SUPPLIED ENTRIES START

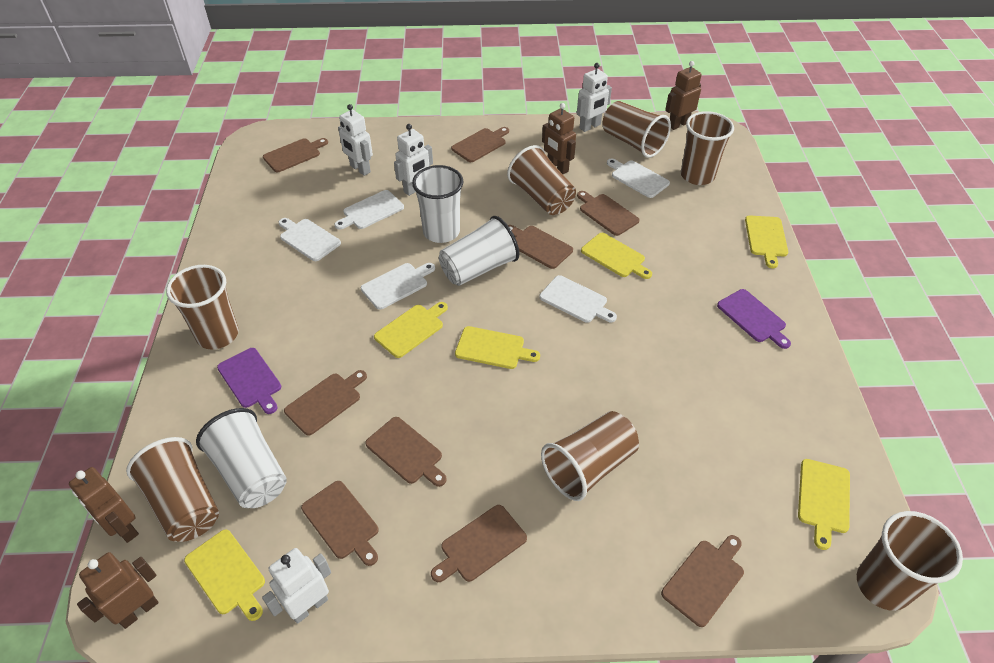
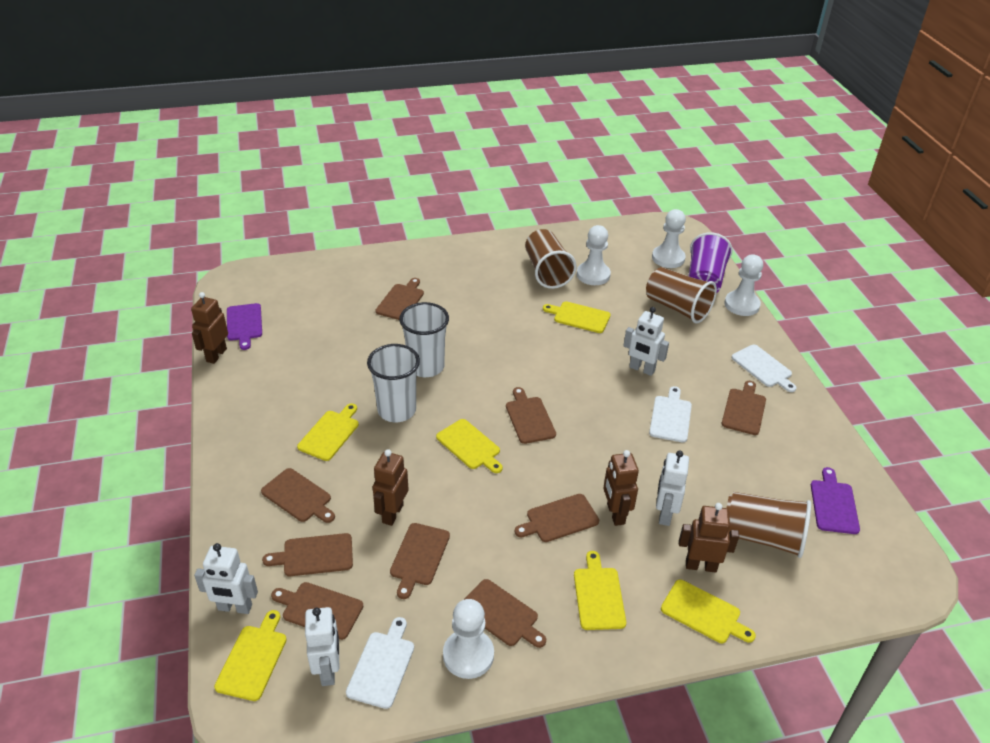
brown cup: 7 -> 3
purple cup: 0 -> 1
white cup: 3 -> 2
white cutting board: 5 -> 3
white pawn: 0 -> 4

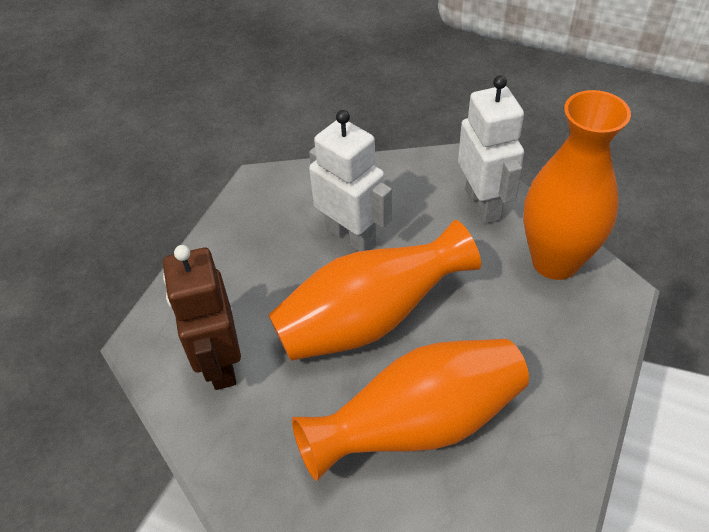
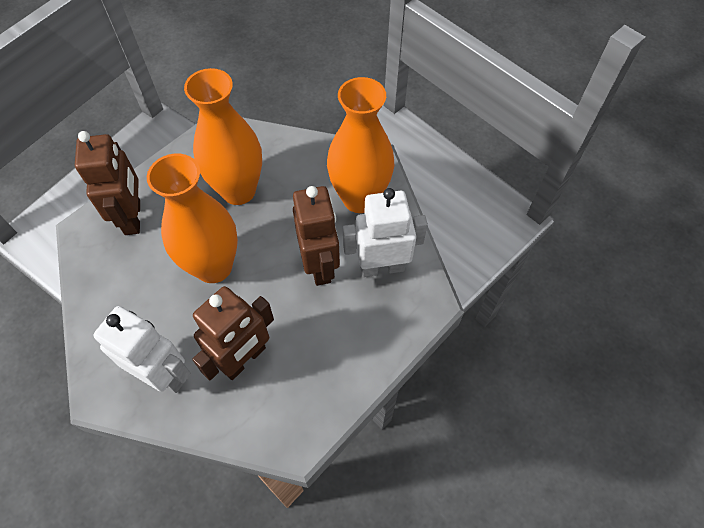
brown robot: 1 -> 3

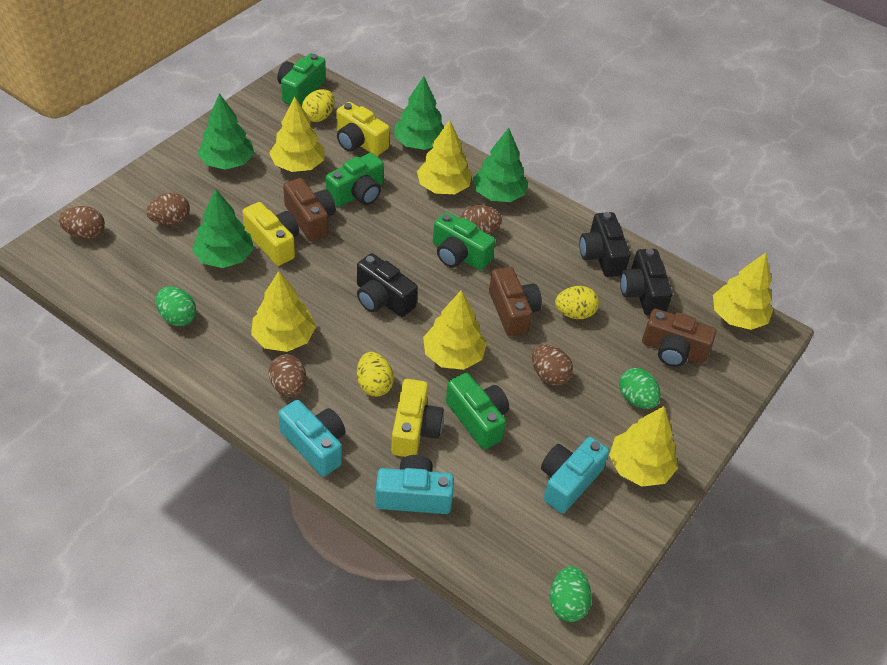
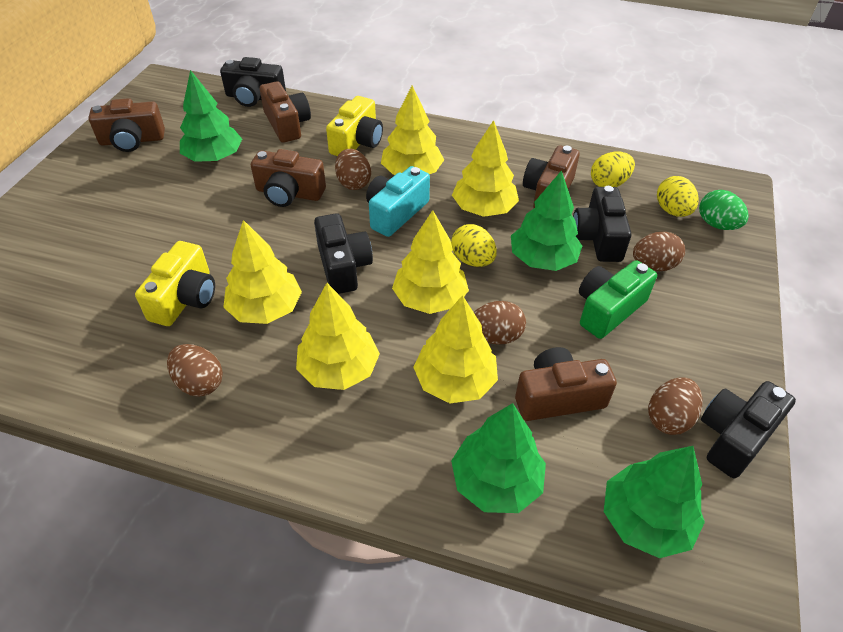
black camera: 3 -> 4
brown camera: 3 -> 5
green camera: 4 -> 1
green egg: 3 -> 1
turquoise camera: 3 -> 1
yellow camera: 3 -> 2

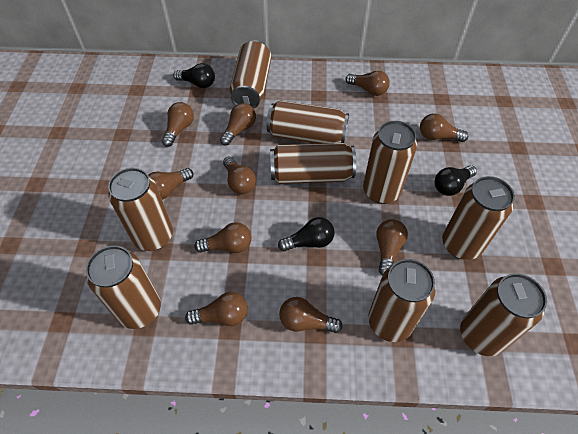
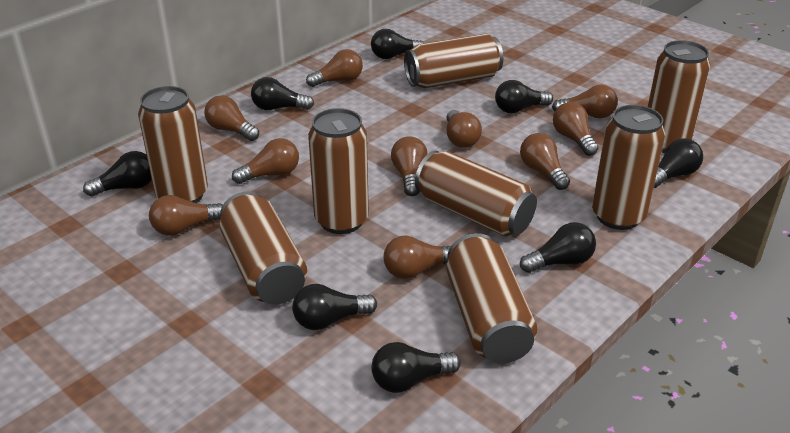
black light bulb: 3 -> 8
brown can: 9 -> 8

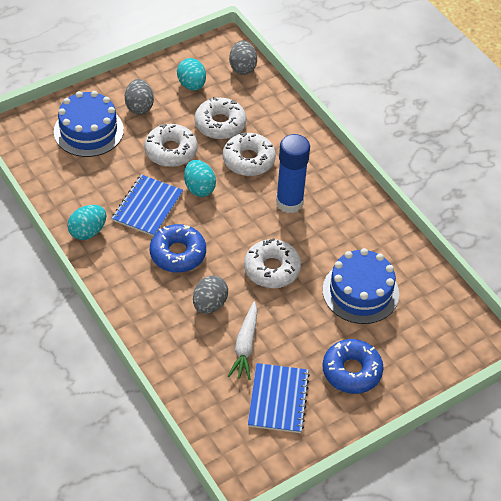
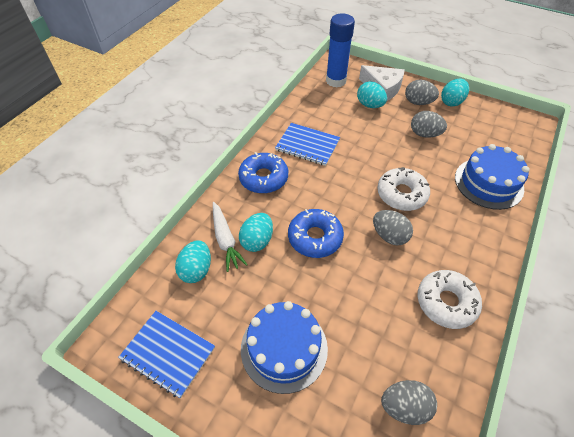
grey egg: 3 -> 4
turquoise egg: 3 -> 4
white cheese: 0 -> 1
white donut: 4 -> 2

SUPPLIED ENTRIES END

Could the entries above be restated word for word, with the pictures left out?

brown cup: 7 -> 3
purple cup: 0 -> 1
white cup: 3 -> 2
white cutting board: 5 -> 3
white pawn: 0 -> 4

brown robot: 1 -> 3

black camera: 3 -> 4
brown camera: 3 -> 5
green camera: 4 -> 1
green egg: 3 -> 1
turquoise camera: 3 -> 1
yellow camera: 3 -> 2

black light bulb: 3 -> 8
brown can: 9 -> 8

grey egg: 3 -> 4
turquoise egg: 3 -> 4
white cheese: 0 -> 1
white donut: 4 -> 2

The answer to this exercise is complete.